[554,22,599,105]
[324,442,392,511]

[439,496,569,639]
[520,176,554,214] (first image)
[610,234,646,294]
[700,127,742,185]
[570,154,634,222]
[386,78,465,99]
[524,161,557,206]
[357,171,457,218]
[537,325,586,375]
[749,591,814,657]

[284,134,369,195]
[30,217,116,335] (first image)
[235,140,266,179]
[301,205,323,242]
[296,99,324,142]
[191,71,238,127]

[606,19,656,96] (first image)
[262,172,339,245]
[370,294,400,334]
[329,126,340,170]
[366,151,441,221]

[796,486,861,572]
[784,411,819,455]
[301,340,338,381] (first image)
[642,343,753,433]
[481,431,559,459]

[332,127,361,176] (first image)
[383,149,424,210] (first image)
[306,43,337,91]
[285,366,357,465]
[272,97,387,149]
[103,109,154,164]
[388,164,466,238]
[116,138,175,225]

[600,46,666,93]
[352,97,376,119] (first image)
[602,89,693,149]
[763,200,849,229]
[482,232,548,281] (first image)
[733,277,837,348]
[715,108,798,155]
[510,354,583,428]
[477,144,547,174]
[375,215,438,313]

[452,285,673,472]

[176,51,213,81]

--

YOUR ASSIGNMENT: Every record needs to be reproduced exactly, with none skipped.

EXERCISE OUTPUT:
[554,22,599,105]
[324,442,392,511]

[439,496,569,639]
[520,176,554,214] (first image)
[610,234,646,294]
[700,127,742,185]
[570,154,634,222]
[386,78,465,99]
[524,161,557,206]
[357,171,457,218]
[537,325,586,375]
[749,591,814,657]

[284,134,369,195]
[30,217,116,335] (first image)
[235,140,266,179]
[301,205,323,242]
[296,99,324,142]
[191,71,238,127]

[606,19,656,96] (first image)
[262,172,339,245]
[370,294,400,334]
[329,126,340,170]
[366,151,441,221]

[796,486,861,572]
[784,411,819,455]
[301,340,338,381] (first image)
[642,343,753,433]
[481,431,559,459]

[332,127,361,176] (first image)
[383,149,424,210] (first image)
[306,43,337,91]
[285,366,357,465]
[272,97,387,149]
[103,109,154,164]
[388,164,466,238]
[116,138,175,225]

[600,46,666,93]
[352,97,376,119] (first image)
[602,89,693,149]
[763,200,849,229]
[482,232,548,281] (first image)
[733,277,837,348]
[715,108,798,155]
[510,354,583,428]
[477,144,547,174]
[375,215,438,313]

[452,285,673,472]

[176,51,213,81]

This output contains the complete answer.